Information supplied.

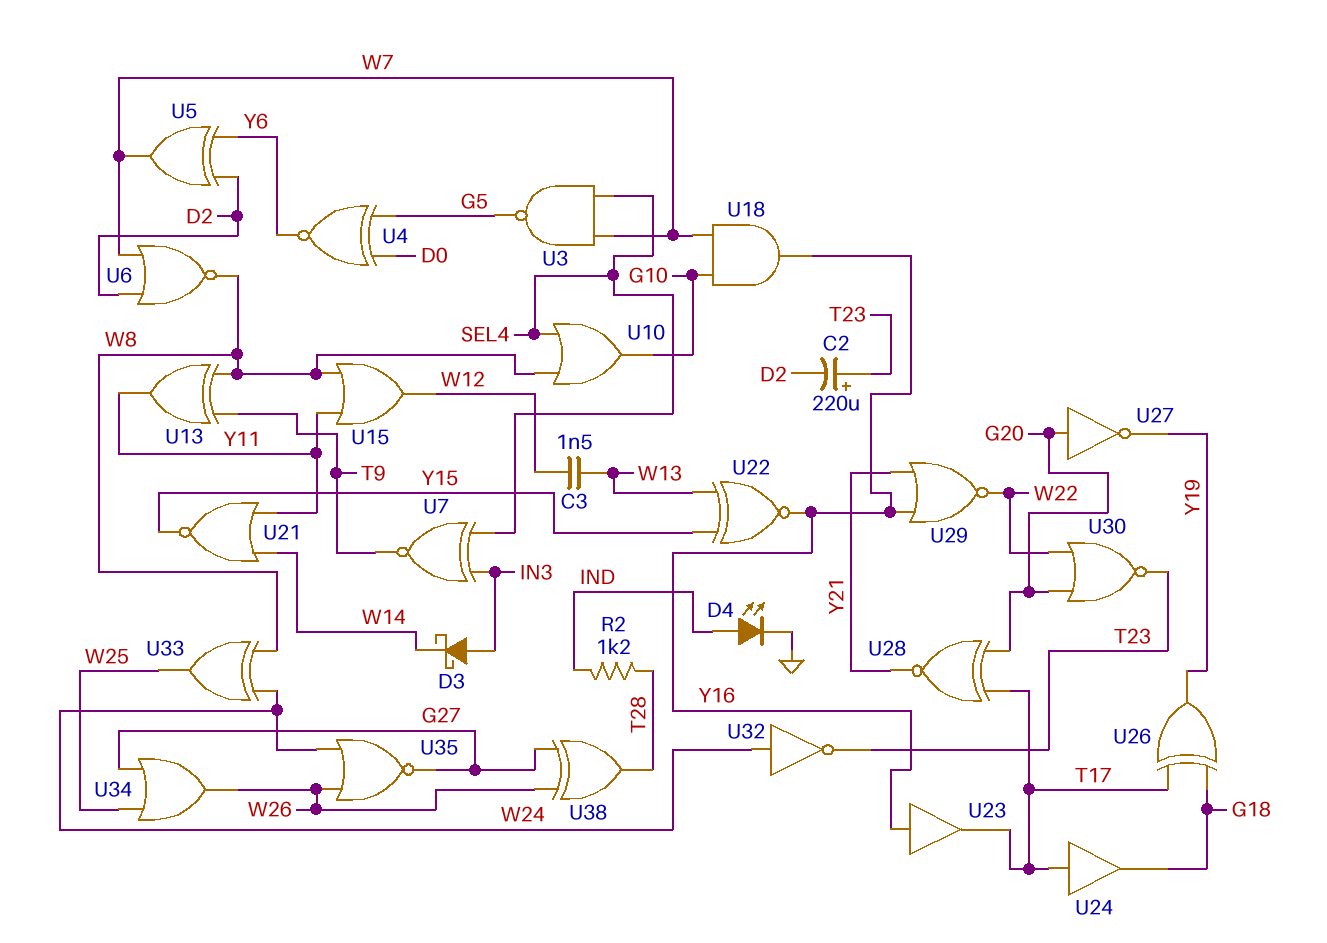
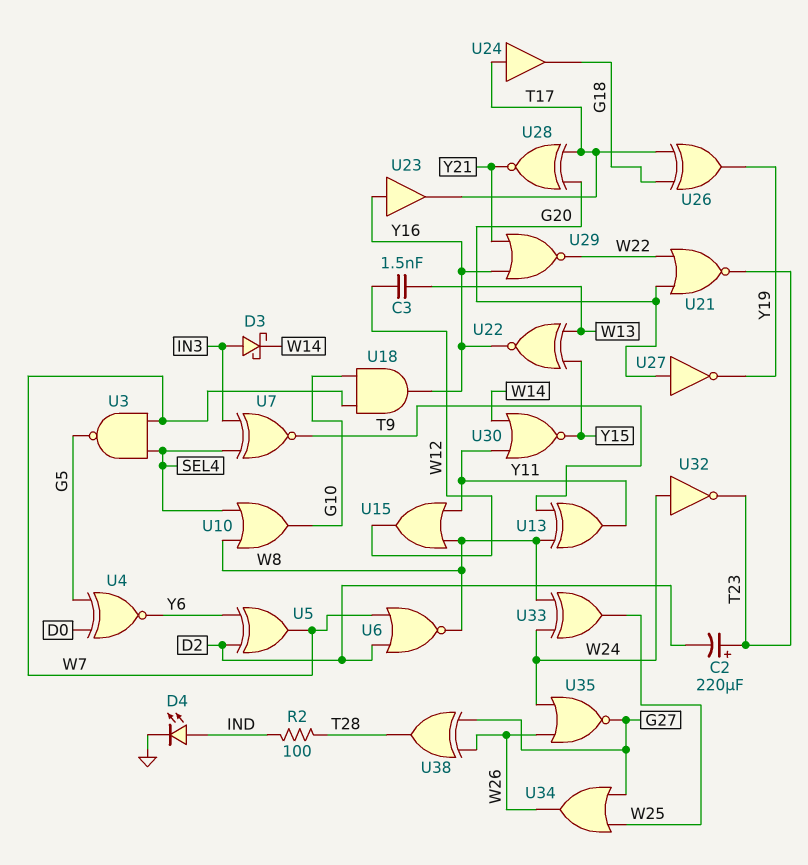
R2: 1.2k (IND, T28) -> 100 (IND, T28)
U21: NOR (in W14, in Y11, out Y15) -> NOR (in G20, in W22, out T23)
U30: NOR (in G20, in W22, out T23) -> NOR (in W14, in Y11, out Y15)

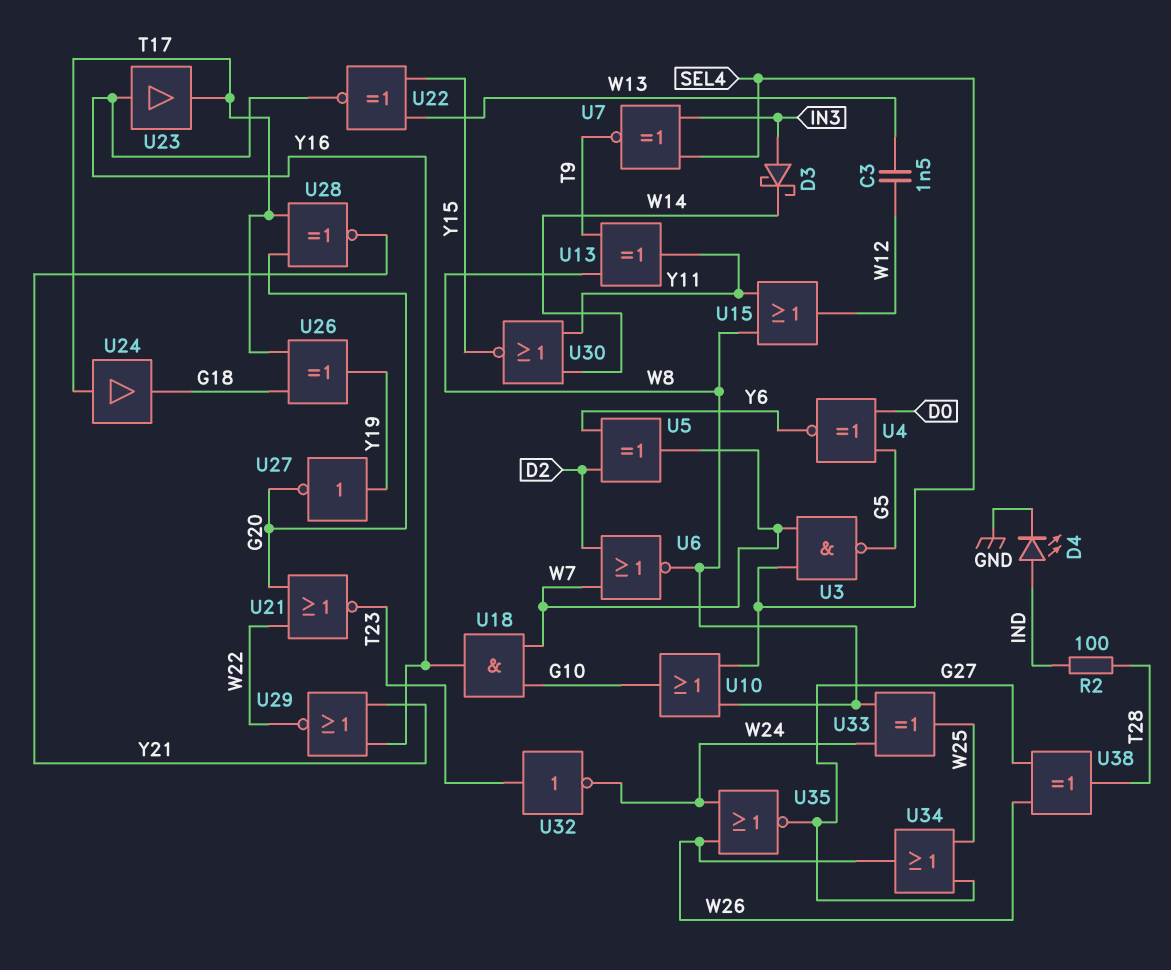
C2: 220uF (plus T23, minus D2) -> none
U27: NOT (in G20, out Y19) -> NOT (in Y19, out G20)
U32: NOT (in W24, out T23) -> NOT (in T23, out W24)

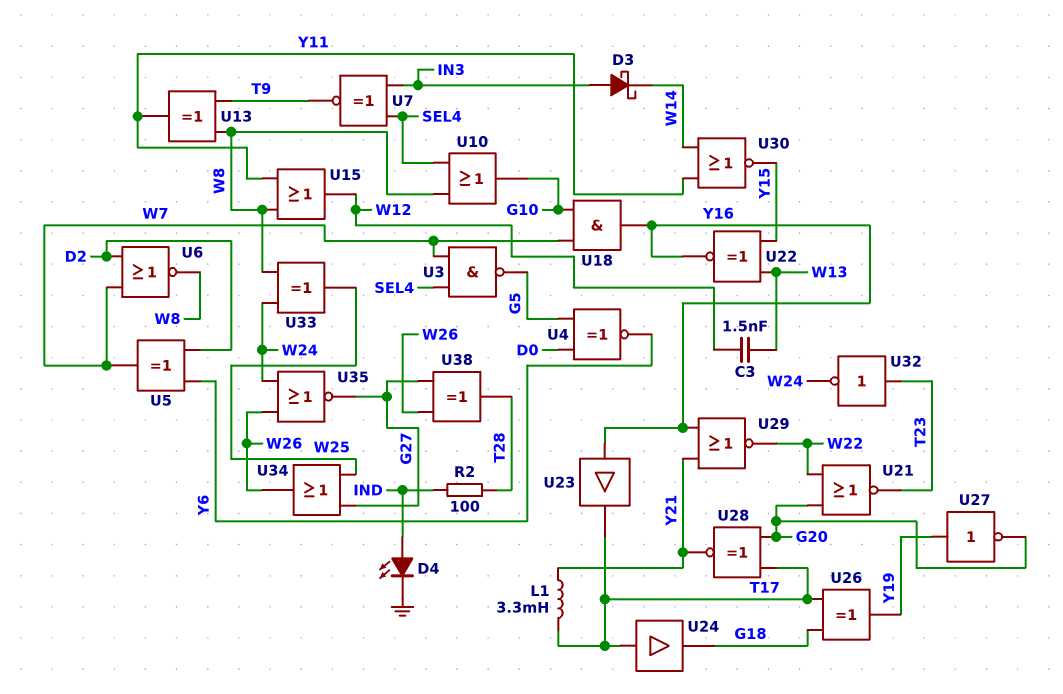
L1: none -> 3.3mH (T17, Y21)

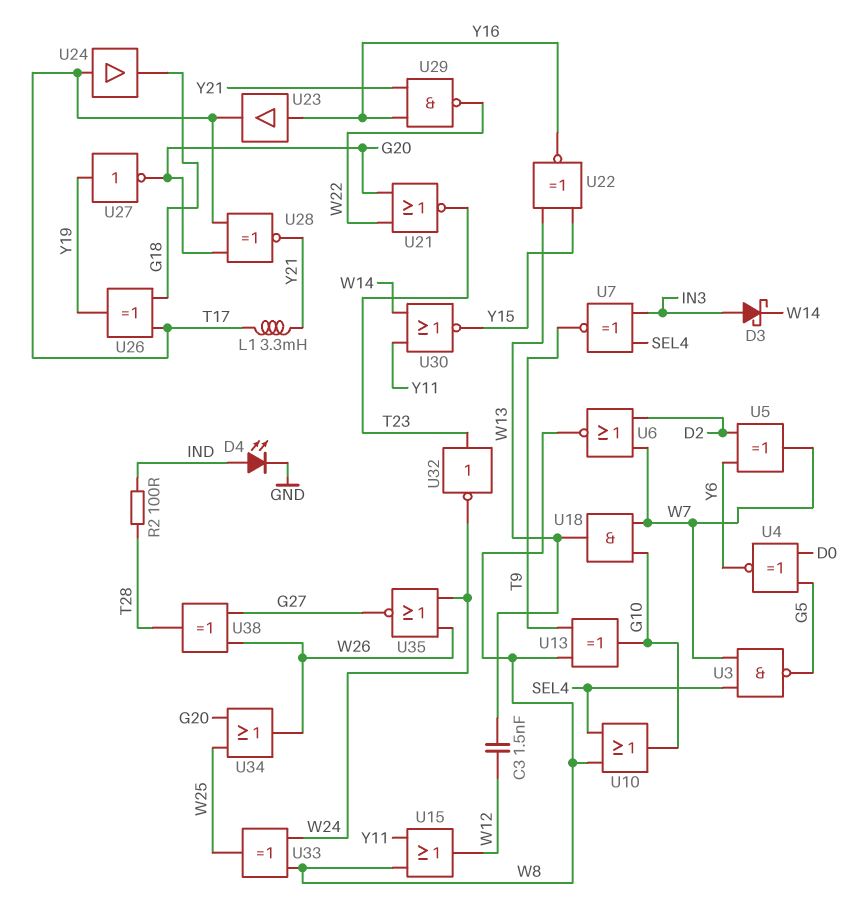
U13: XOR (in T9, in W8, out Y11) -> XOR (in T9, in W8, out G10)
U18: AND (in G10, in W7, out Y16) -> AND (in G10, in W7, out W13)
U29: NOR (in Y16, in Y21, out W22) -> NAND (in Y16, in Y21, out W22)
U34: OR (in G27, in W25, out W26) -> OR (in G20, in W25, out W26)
==
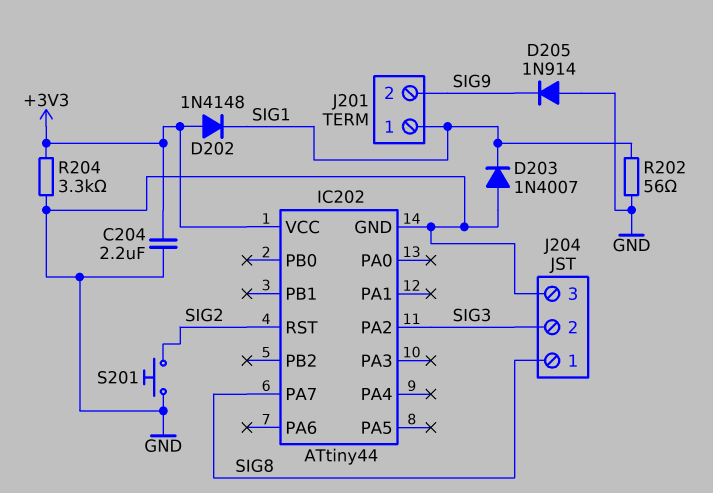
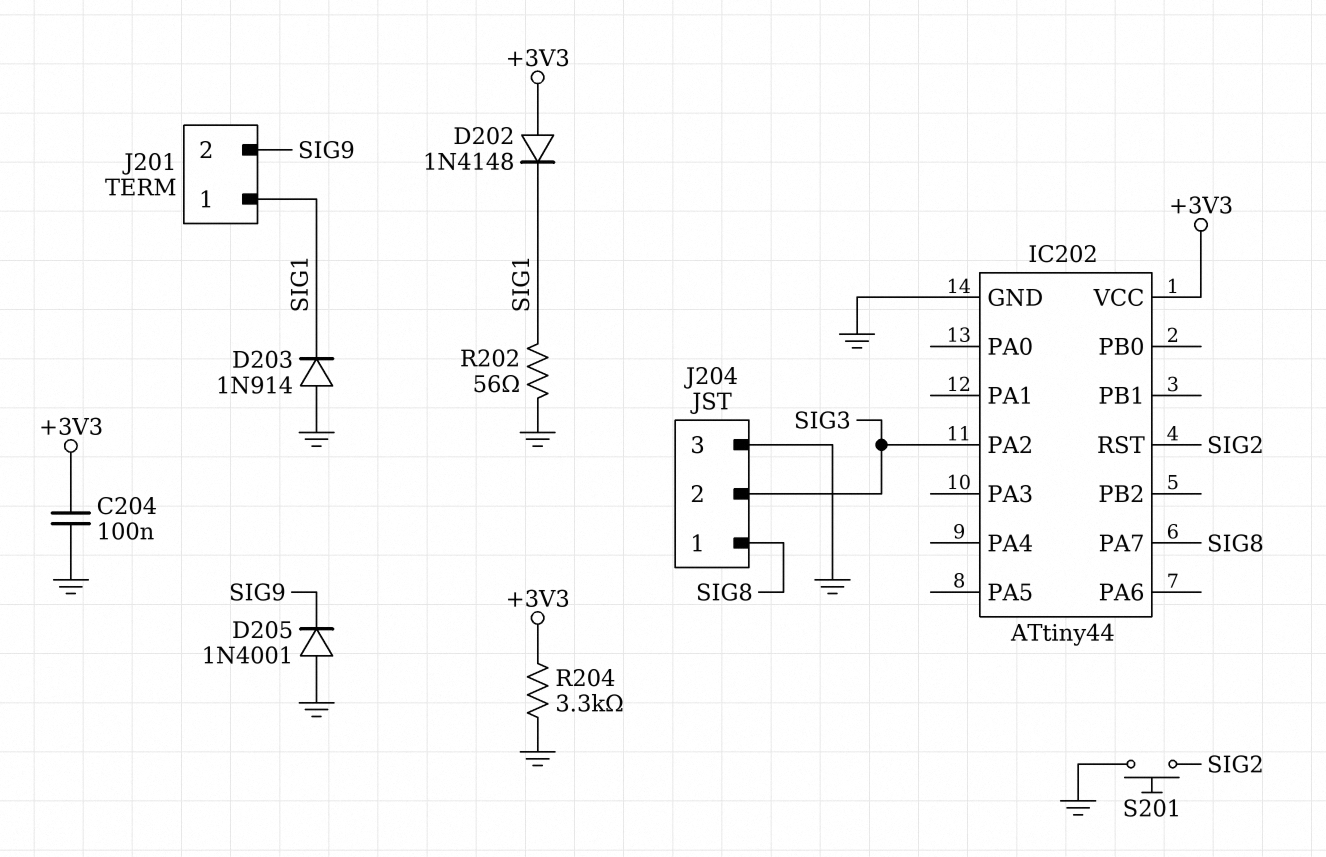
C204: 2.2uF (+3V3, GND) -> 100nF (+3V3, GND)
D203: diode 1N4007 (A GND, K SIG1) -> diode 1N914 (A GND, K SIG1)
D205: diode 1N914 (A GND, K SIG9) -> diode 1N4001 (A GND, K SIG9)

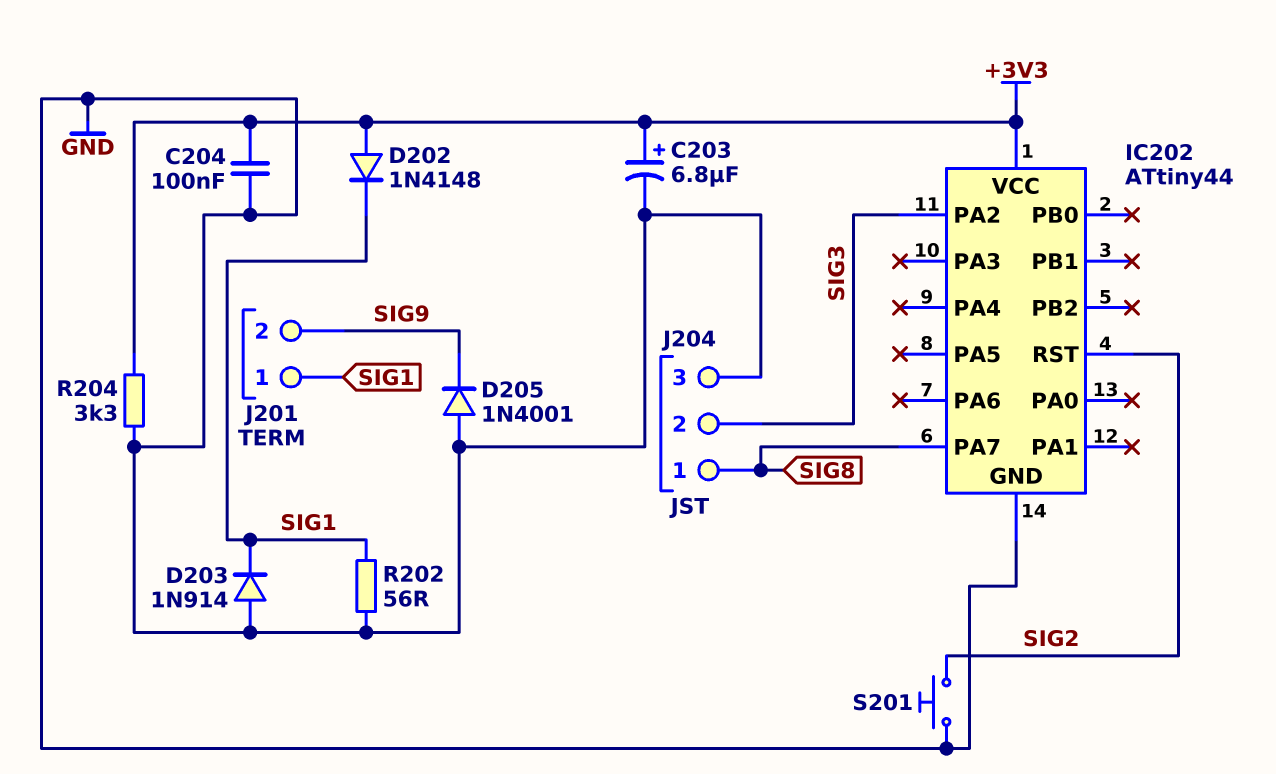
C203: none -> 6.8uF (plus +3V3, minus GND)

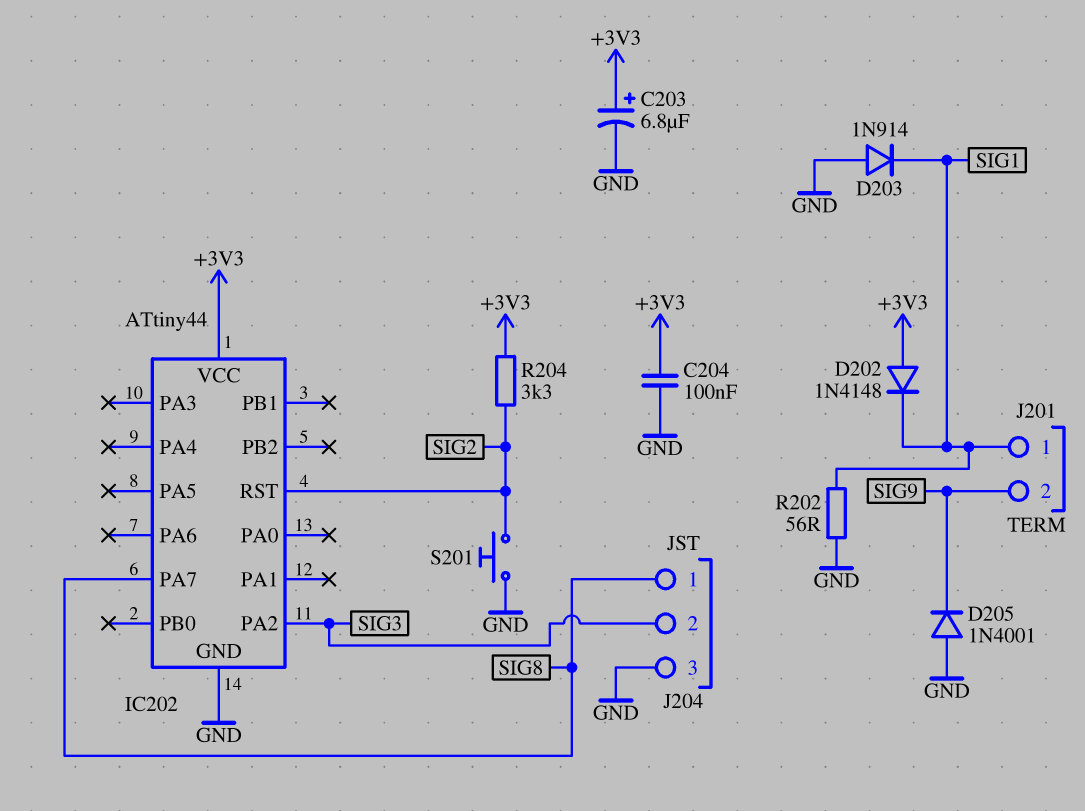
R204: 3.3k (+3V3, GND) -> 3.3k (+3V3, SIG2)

What the task asks.
Transcribe the lines above between the line holding "U29: NOR (in" and the line holding "U34: OR (in", inclusive, exactly as they stand and with nothing added.

Task response.
U29: NOR (in Y16, in Y21, out W22) -> NAND (in Y16, in Y21, out W22)
U34: OR (in G27, in W25, out W26) -> OR (in G20, in W25, out W26)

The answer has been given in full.